Task data:
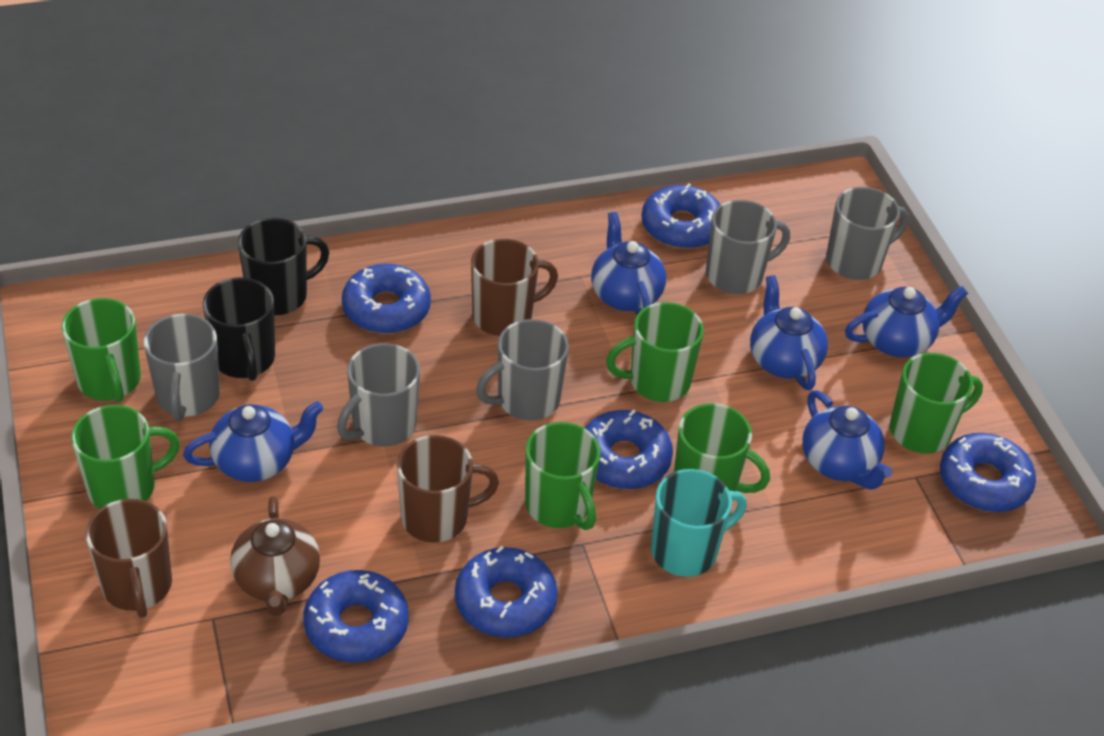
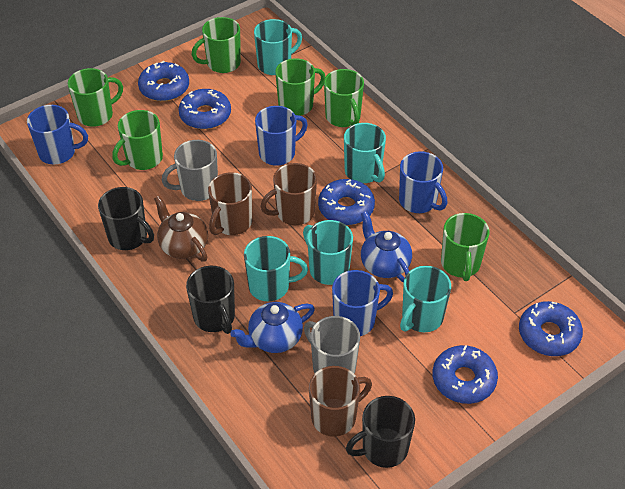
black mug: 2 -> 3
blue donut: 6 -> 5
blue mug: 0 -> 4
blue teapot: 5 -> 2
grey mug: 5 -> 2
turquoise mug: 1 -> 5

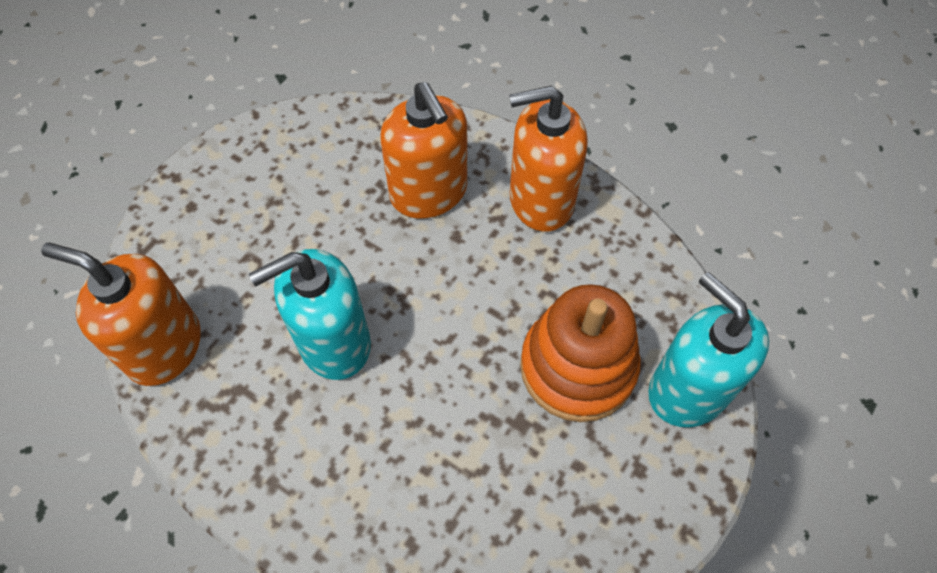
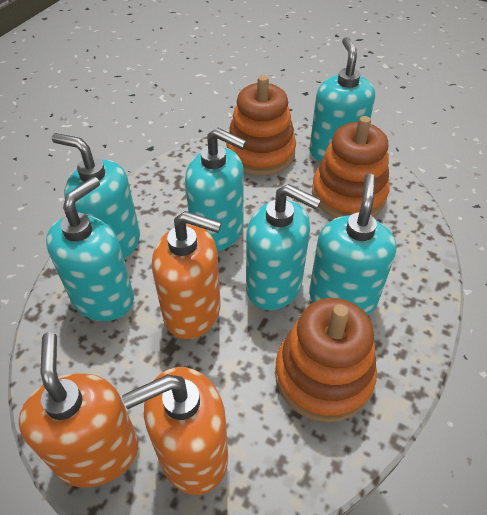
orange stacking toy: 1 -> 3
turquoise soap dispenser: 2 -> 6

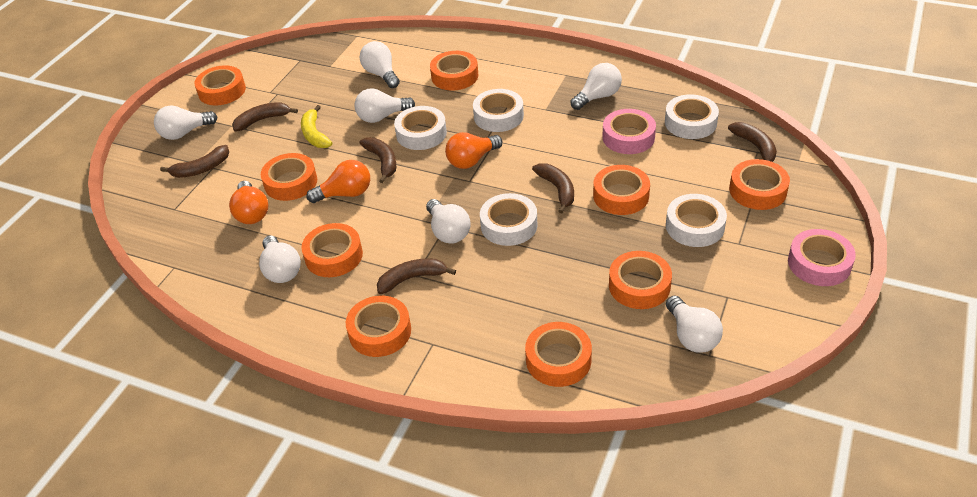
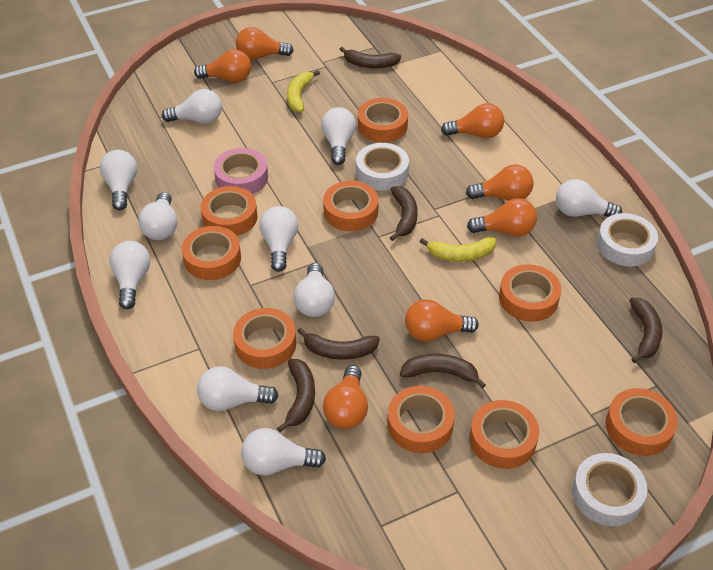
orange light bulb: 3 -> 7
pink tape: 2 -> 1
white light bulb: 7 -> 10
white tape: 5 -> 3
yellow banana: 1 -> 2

Activity: Write out each line of the data exactly; the images should be left out.

Solution to the problem:
black mug: 2 -> 3
blue donut: 6 -> 5
blue mug: 0 -> 4
blue teapot: 5 -> 2
grey mug: 5 -> 2
turquoise mug: 1 -> 5

orange stacking toy: 1 -> 3
turquoise soap dispenser: 2 -> 6

orange light bulb: 3 -> 7
pink tape: 2 -> 1
white light bulb: 7 -> 10
white tape: 5 -> 3
yellow banana: 1 -> 2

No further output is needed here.